-- Opening Marker --

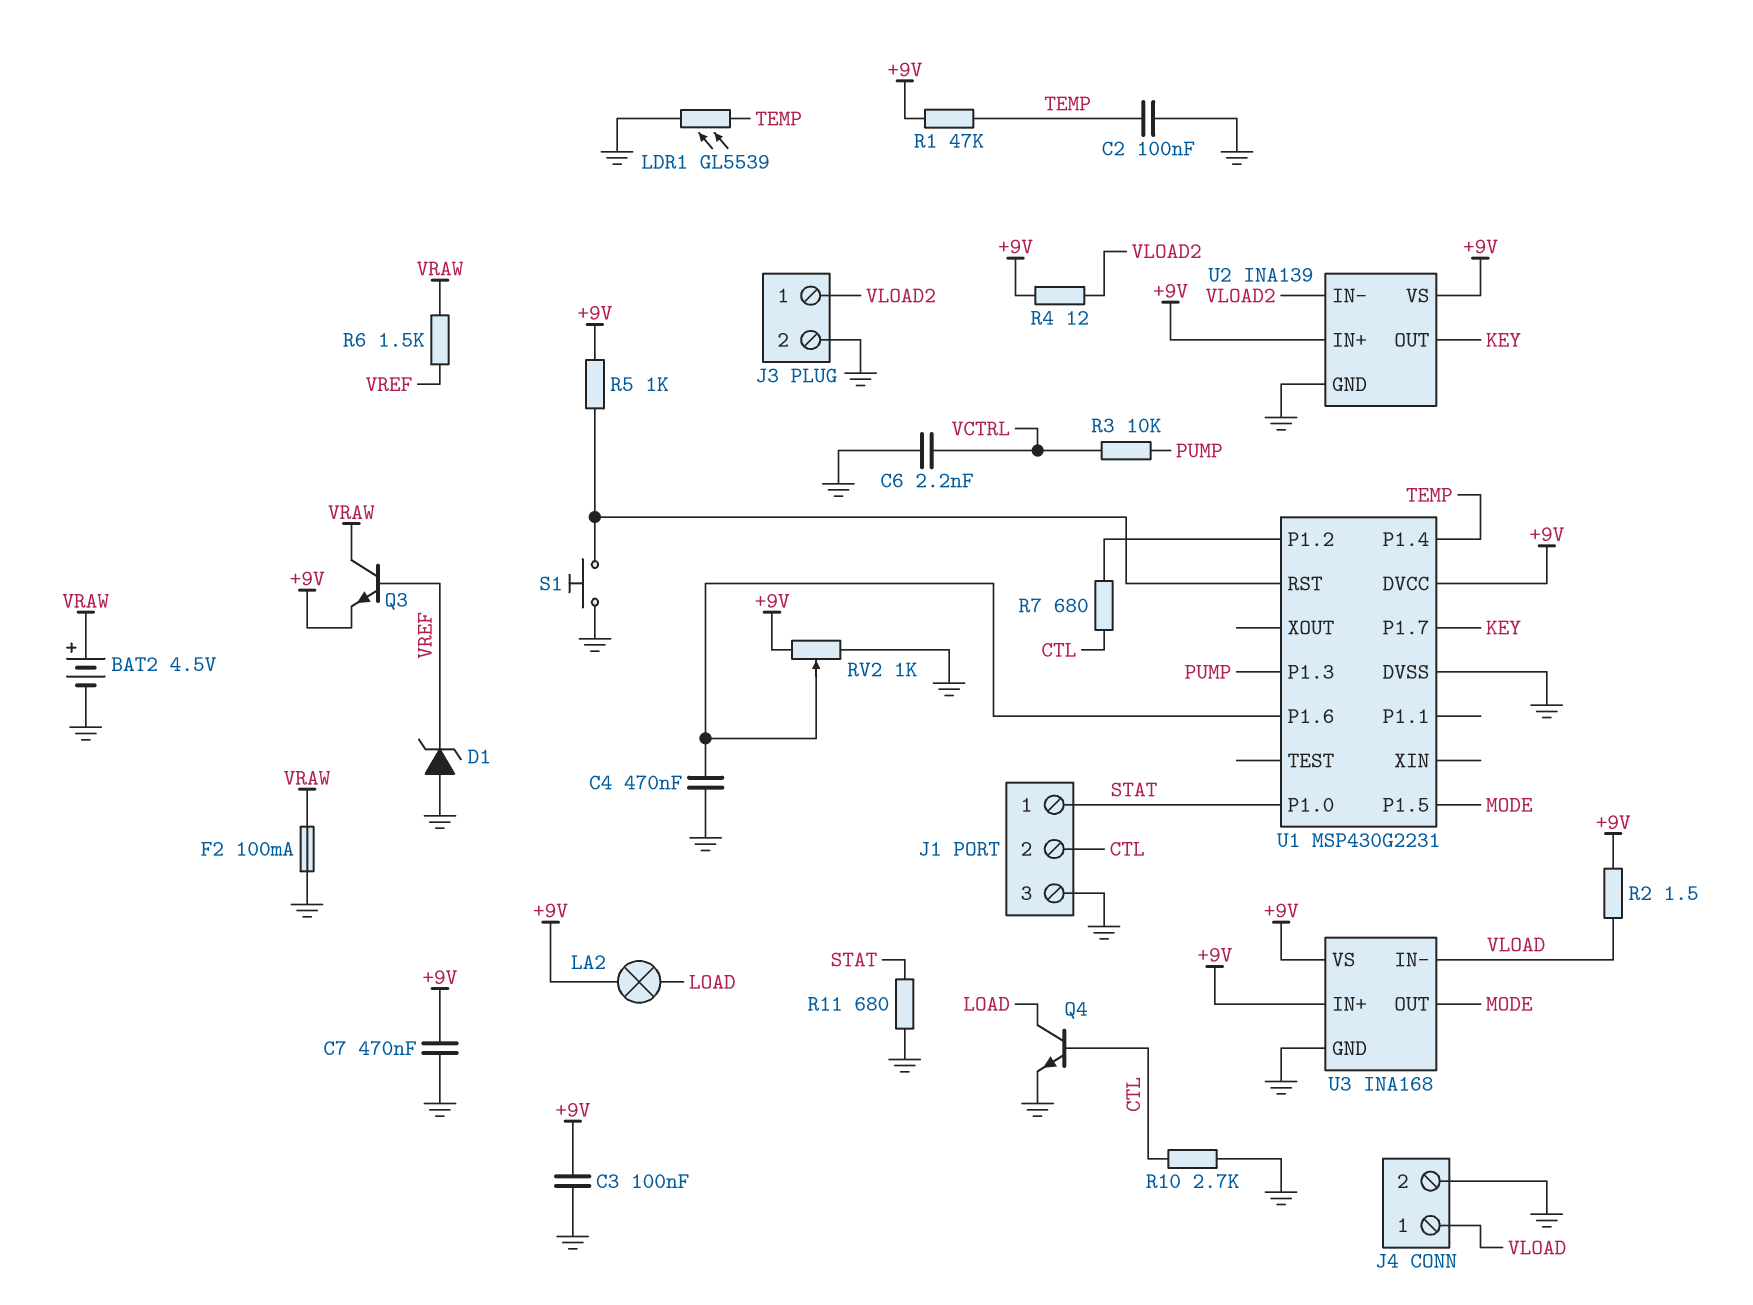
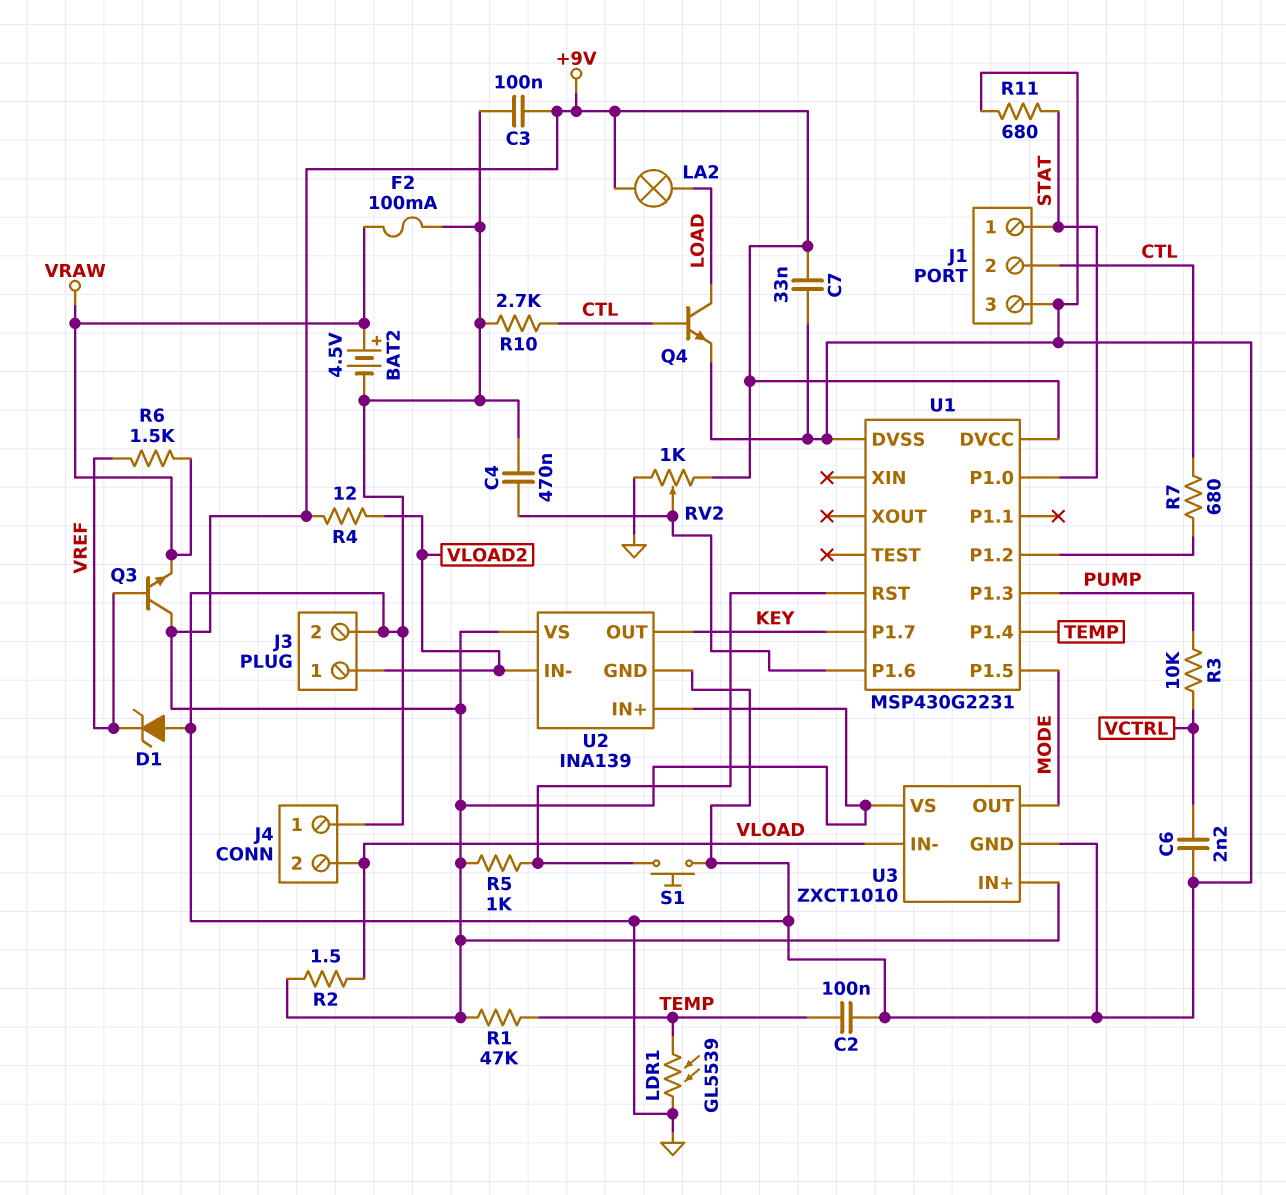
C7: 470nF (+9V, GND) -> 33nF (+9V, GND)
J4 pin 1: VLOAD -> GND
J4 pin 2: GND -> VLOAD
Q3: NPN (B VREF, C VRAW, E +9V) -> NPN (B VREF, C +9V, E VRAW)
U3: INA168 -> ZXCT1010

-- Closing Marker --

Omit every picture while transcribing the records above exactly.

C7: 470nF (+9V, GND) -> 33nF (+9V, GND)
J4 pin 1: VLOAD -> GND
J4 pin 2: GND -> VLOAD
Q3: NPN (B VREF, C VRAW, E +9V) -> NPN (B VREF, C +9V, E VRAW)
U3: INA168 -> ZXCT1010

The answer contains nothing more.